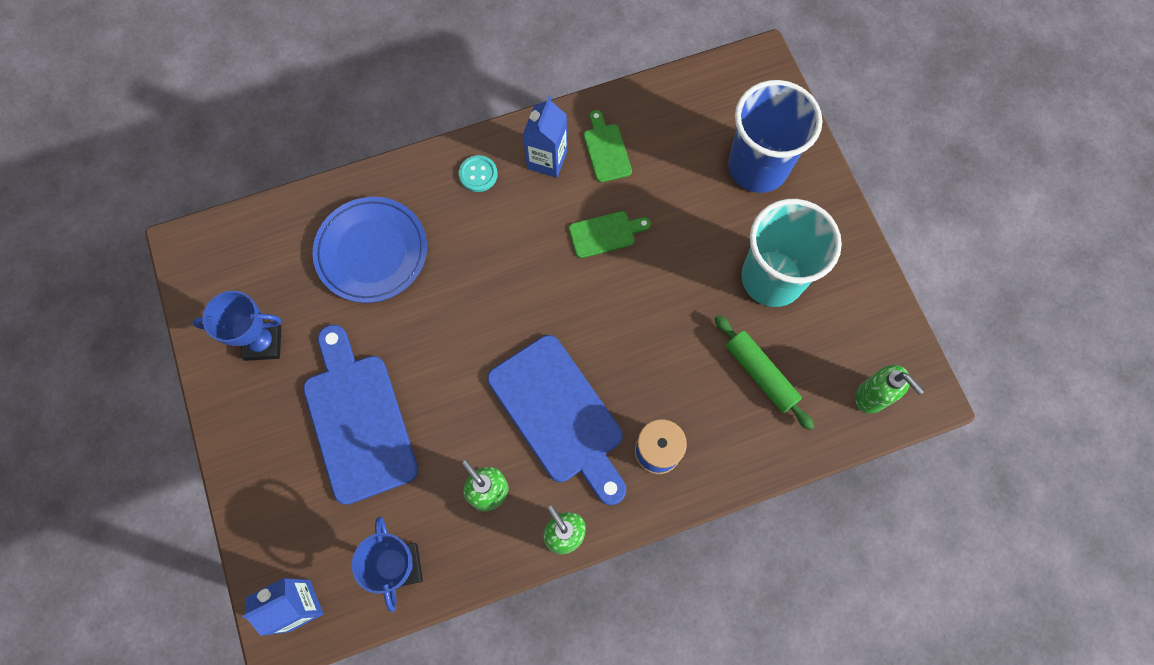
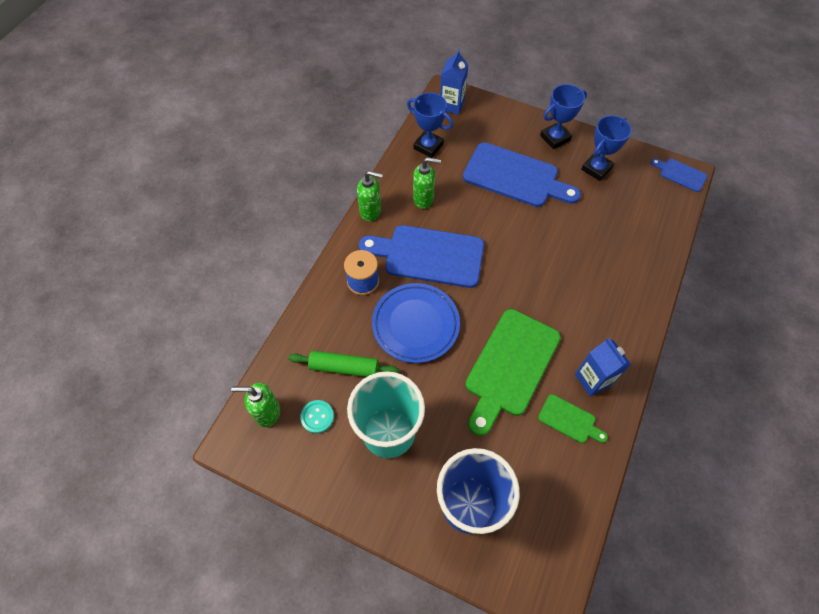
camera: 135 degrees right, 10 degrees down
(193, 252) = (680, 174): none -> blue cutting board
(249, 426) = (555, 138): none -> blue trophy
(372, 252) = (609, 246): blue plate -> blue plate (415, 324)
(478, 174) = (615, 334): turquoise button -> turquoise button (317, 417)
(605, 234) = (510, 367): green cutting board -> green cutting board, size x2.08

◆ **DESCRIPTION OF THE TASK**
Each line from the one containing "(193, 252) = (680, 174): none" through the end of the listing above should be copied exactly, with no other line included.

◆ **WRITTEN REPLY**
(193, 252) = (680, 174): none -> blue cutting board
(249, 426) = (555, 138): none -> blue trophy
(372, 252) = (609, 246): blue plate -> blue plate (415, 324)
(478, 174) = (615, 334): turquoise button -> turquoise button (317, 417)
(605, 234) = (510, 367): green cutting board -> green cutting board, size x2.08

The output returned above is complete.